- _Data in this exercise_:
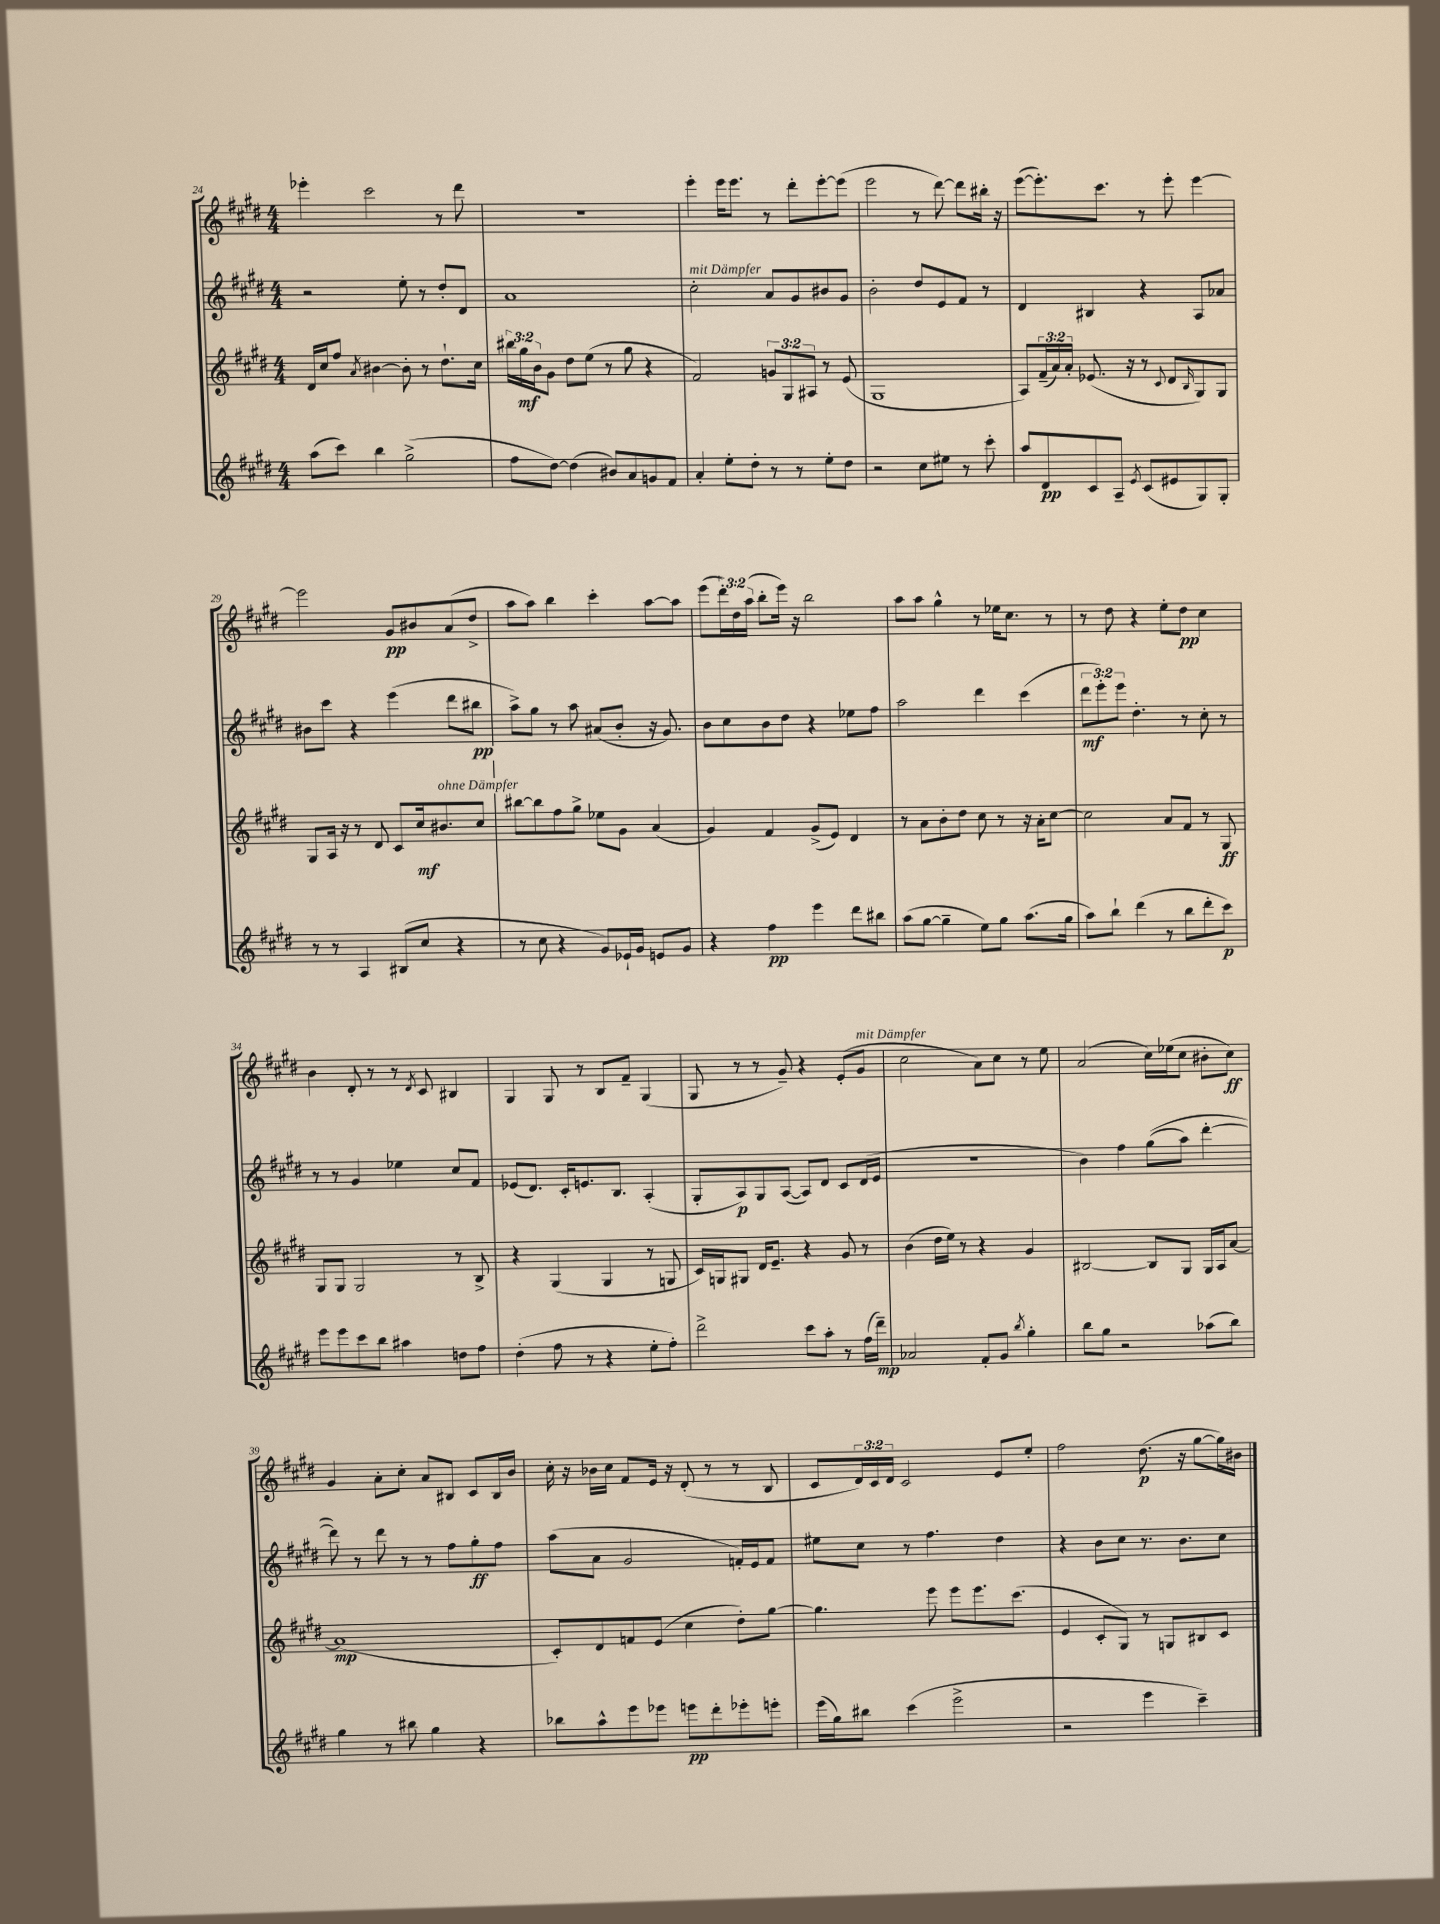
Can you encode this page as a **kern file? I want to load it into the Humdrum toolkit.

**kern	**kern	**kern	**kern
*staff4	*staff3	*staff2	*staff1
*clefG2	*clefG2	*clefG2	*clefG2
*k[f#c#g#d#]	*k[f#c#g#d#]	*k[f#c#g#d#]	*k[f#c#g#d#]
*M4/4	*M4/4	*M4/4	*M4/4
(8aa\L	16d#/LL	2r	4eee-'\
.	16cc#/J	.	.
8ccc#\J)	8ff#/J	.	.
.	8qa/	.	.
4bb\	[4b#\	.	2ccc#\
(2gg#^\	8b#'\]	8ee'\	.
.	8r	8r	.
.	8.dd#`\L	8dd#'/L	8r
.	.	8d#/J	8ddd#\
.	16cc#\Jk	.	.
=	=	=	=
8ff#\L	24bb#\LL	1a	1r
.	24gg#\	.	.
.	24b\J	.	.
[8dd#\J)	8g#\J	.	.
(4dd#\]	8dd#\L	.	.
.	(8ee\J	.	.
8b#/L)	8r	.	.
8a/	8gg#\	.	.
8g/	4r	.	.
8f#/J	.	.	.
=	=	=	=
4a'/	2f#/)	2cc#'\	4eee'\
8ee'\L	.	.	16eee\LK
.	.	.	8.eee\J
8dd#'\J	.	.	.
8r	12g/L	8a/L	8r
.	12G#/	.	.
8r	.	8g#/	8ddd#'\L
.	12A#/J	.	.
8ee'\L	8r	8b#/	[8eee'\
8dd#\J	(8e/	8g#/J	(8eee\]J
=	=	=	=
2r	1G#	2b'\	2eee\
8cc#\L	.	8dd#/L	8r
8ee#\J	.	8e/	[8ddd#\)
8r	.	8f#/J	8ddd#\]L
8ccc#'\	.	8r	16bb#'\Jk
.	.	.	16r
=	=	=	=
8aa/L	8A/L)	4d#/	([8eee\L
8d#/	(24f#~/L	.	8.eee'\])
.	24a/)	.	.
.	24a'/JJ	.	.
8c#/	(8.e-/	4B#/	.
.	.	.	8.ccc#\J
8A~/J	.	.	.
.	16r	.	.
8qe/	.	.	.
(8c#/L	8r	4r	8r
.	8qqc#/	.	.
8e#/	8d#/L	.	8eee'\
.	16qqB/	.	.
8G#/)	8G#/)	8A/L	[4eee\
8G#'/J	8G#/J	8a-/J	.
=	=	=	=
8r	8G#/L	8b#\L	2eee\]
8r	16A/Jk	8ccc#\J	.
.	16r	.	.
4A/	8r	4r	.
.	8d#/	.	.
(8B#/L	8c#/L	(4eee\	8g#/L
8cc#/J	16cc#/k	.	8b#/
.	8.b#/	.	.
4r	.	8ddd#\L	(8a/
.	8cc#/J	8bb#\J	8dd#^/J
=	=	=	=
8r	[8bb#\L	8aa^\L)	8aa\L
8cc#\	8bb#\]	8gg#\J	8aa\J)
4r	8ff#\	8r	4bb\
.	8gg#^\J	8aa\	.
8g#/L)	8ee-\L	(8a#/L	4ccc#'\
16e-`/L	8g#\J	8b'/J	.
16g#/JJ	.	.	.
8e/L	(4a/	16r	[8aa\L
.	.	8.g#/)	.
8g#/J	.	.	8aa\]J
=	=	=	=
4r	4g#/)	8b\L	(8eee\L
.	.	8cc#\	24ddd#'\L)
.	.	.	24dd#\
.	.	.	(24aa\JJ
4ff#\	4f#/	8b\	8bb'\L
.	.	8dd#\J	16eee\Jk)
.	.	.	16r
4eee\	(8g#^/L	4r	2bb\
.	8e/J)	.	.
8ddd#\L	4d#/	8ee-\L	.
8bb#\J	.	8ff#\J	.
=	=	=	=
(8aa\L	8r	2aa\	8aa\L
[8gg#\J	8a\L	.	8aa\J
4gg#~\]	8b'\	.	4gg#^^\
.	8dd#\J	.	.
8ee\L)	8cc#\	4ddd#\	8r
8gg#\J	8r	.	16ee-\LK
.	.	.	8.cc#\J
(8.aa\L	16r	(4ccc#\	.
.	16a'\LK	.	.
.	[8cc#\J	.	8r
16gg#\Jk	.	.	.
=	=	=	=
8aa\L)	2cc#\]	12ddd#\L	8r
.	.	12eee'\)	.
8bb`\J	.	.	8dd#\
.	.	12eee\J	.
(4ddd#\	.	4.dd#'\	4r
8r	8a/L	.	8ee'\L
8bb\L	8f#/J	8r	8dd#\J
8ddd#'\	8r	8cc#'\	4cc#\
8ccc#\J)	8G#/	8r	.
=	=	=	=
8eee\L	8G#/L	8r	4b\
8eee\	8G#/J	8r	.
8ccc#\	2G#/	4g#/	8d#'/
8bb\J	.	.	8r
4aa#\	.	4ee-\	8r
.	.	.	8qd#/
.	.	.	8c#/
8dd\L	8r	8cc#/L	4B#/
8ff#\J	8B^/	8f#/J	.
=	=	=	=
(4dd#'\	4r	(8e-/L	4G#/
.	.	8.d#/J)	.
8ff#\	(4G#/	.	8G#/
.	.	16c#'/LK	.
8r	.	8.e/	8r
4r	4G#/	.	8B/L
.	.	8.B/J	.
.	.	.	8f#~/J
8ee'\L	8r	(4A'/	(4G#/
8ff#'\J)	8G/	.	.
=	=	=	=
2ddd#^\	16c#/LL)	8G#'/L	8G#/
.	16G/J	.	.
.	8G#/J	8A/)	8r
.	16d#/LK	8G#/	8r
.	8.e~/J	.	.
.	.	([8A/J	8g#~/)
8ccc#\L	4r	8A/]L)	4r
8aa'\J	.	8d#/J	.
8r	8g#/	8c#/L	(8e'/L
(16ff#\LL	8r	(16d#/L	8g#/J
16ddd#~\JJ)	.	16e/JJ	.
=	=	=	=
2a-/	(4b\	1r	2cc#\
.	16dd#\LL	.	.
.	16ee\JJ)	.	.
.	8r	.	.
8f#'/L	4r	.	8a\L)
8g#/J	.	.	8cc#\J
8qbb/	.	.	.
4gg#'\	4g#/	.	8r
.	.	.	8ee\
=	=	=	=
8bb\L	[2B#/	4b\)	(2a/
8gg#\J	.	.	.
2r	.	4ff#\	.
.	8B#/]L	&((8gg#\L	16cc#\LL)
.	.	.	(16ee-\J
.	8G#/J	8aa\J)	8cc#\J
(8aa-\L	16G#/LL	[4ddd#'\	8b#'\L
.	16A/J	.	.
8bb\J)	[8a/J	.	8cc#\J)
=	=	=	=
4gg#\	(1a]	8ddd#\]&)	4g#/
.	.	8r	.
8r	.	8ddd#\	8a'\L
8bb#\	.	8r	8cc#'\J
4gg#\	.	8r	8a/L
.	.	8ff#\L	8B#/J
4r	.	8gg#'\	8c#/L
.	.	8ff#\J	16B#/L
.	.	.	16b/JJ
=	=	=	=
8bb-\L	8c#'/L)	(8aa\L	16cc#'\
.	.	.	16r
8aa^^\	8d#/	8a\J	16b-\LL
.	.	.	16cc#\JJ
8eee\	8f/	2g#/	8f#/L
8eee-\J	(8e/J	.	16e/Jk
.	.	.	16r
8eee\L	4cc#\	.	(8d#'/
8ddd#'\	.	.	8r
8eee-'\	8dd#'\L)	16f'/LL)	8r
.	.	16e/J	.
8eee'\J	[8gg#\J	8f/J	8B/
=	=	=	=
(16eee\LL	4.gg#\]	8ee#\L	8c#/L
16gg#\J)	.	.	.
8bb#\J	.	8cc#\J	24d#/L)
.	.	.	24c#/
.	.	.	24d#/JJ
(4ccc#\	.	8r	2c#/
.	8eee\	4.ff#\	.
2eee^\	8eee\L	.	.
.	8.eee\	.	.
.	.	4dd#\	8e/L
.	(8.ccc#\J	.	.
.	.	.	8ee'/J
=	=	=	=
2r	4e/	4r	2ff#\
.	8c#'/L	8b\L	.
.	8G#/J)	8cc#\J	.
4eee\	8r	8.r	(8.dd#\
.	8G/L	.	.
.	.	8.b\L	16r
4ccc#~\)	8B#/	.	[8gg#\L
.	8c#/J	8cc#\J	16gg#\]L)
.	.	.	16b#\JJ
==	==	==	==
*-	*-	*-	*-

- _Task_: Show every line above that contains the string "kern", copying each one in full.

- _Answer for this exercise_:
Can you encode this page as a **kern file? I want to load it into the Humdrum toolkit.
**kern	**kern	**kern	**kern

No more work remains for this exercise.